**Exercise**
Each entry below should be written out exactly as it is, with no pictures.
── Data extracts
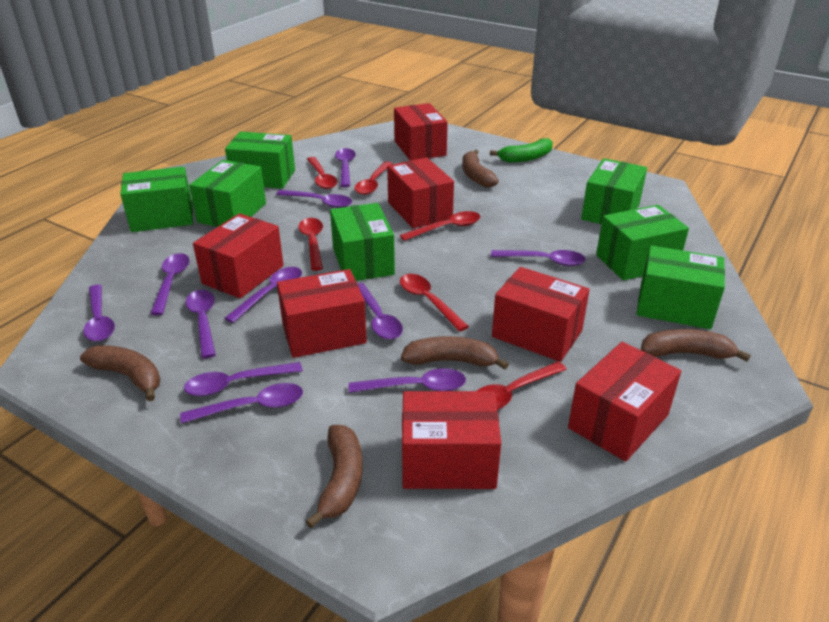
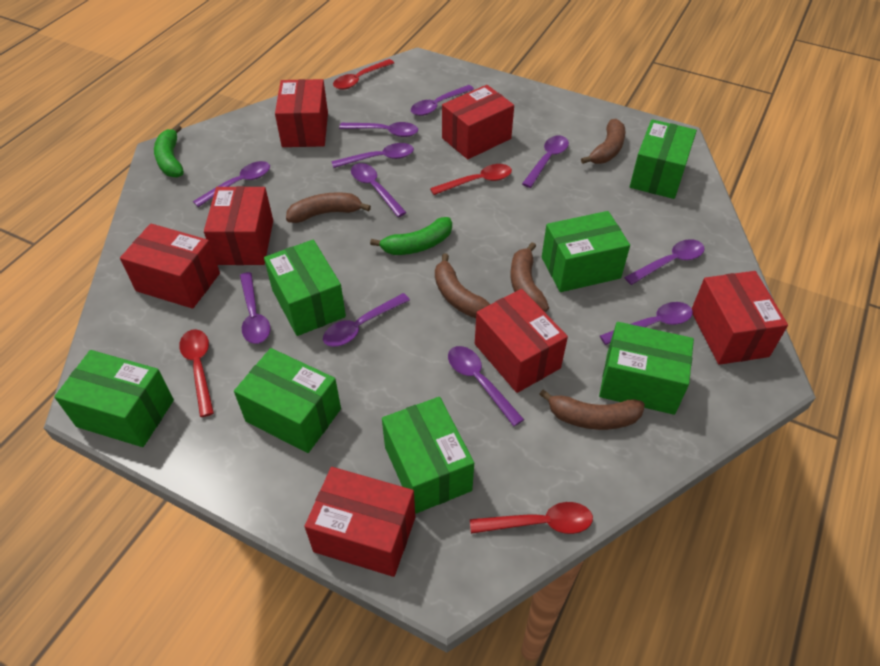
green banana: 1 -> 2
red spoon: 6 -> 4

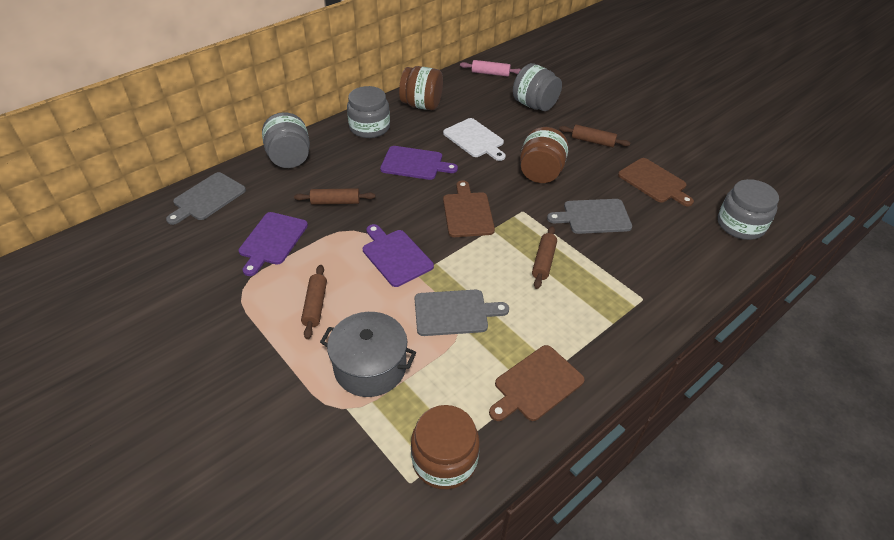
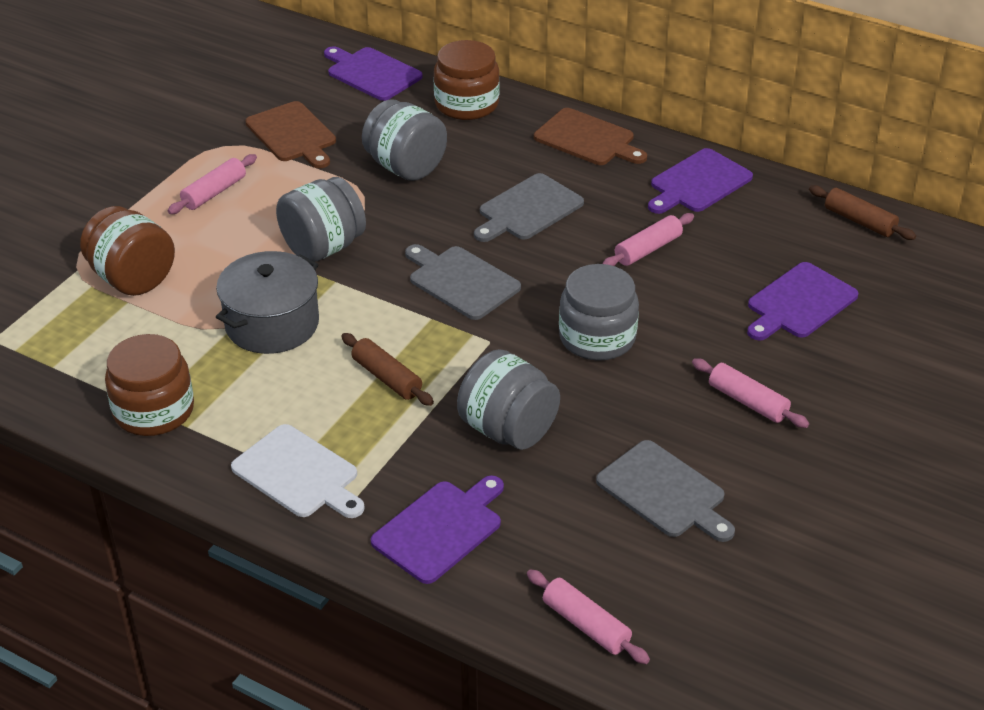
brown cutting board: 3 -> 2
brown rolling pin: 4 -> 2
pink rolling pin: 1 -> 4
purple cutting board: 3 -> 4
────
**Answer to the problem**
green banana: 1 -> 2
red spoon: 6 -> 4

brown cutting board: 3 -> 2
brown rolling pin: 4 -> 2
pink rolling pin: 1 -> 4
purple cutting board: 3 -> 4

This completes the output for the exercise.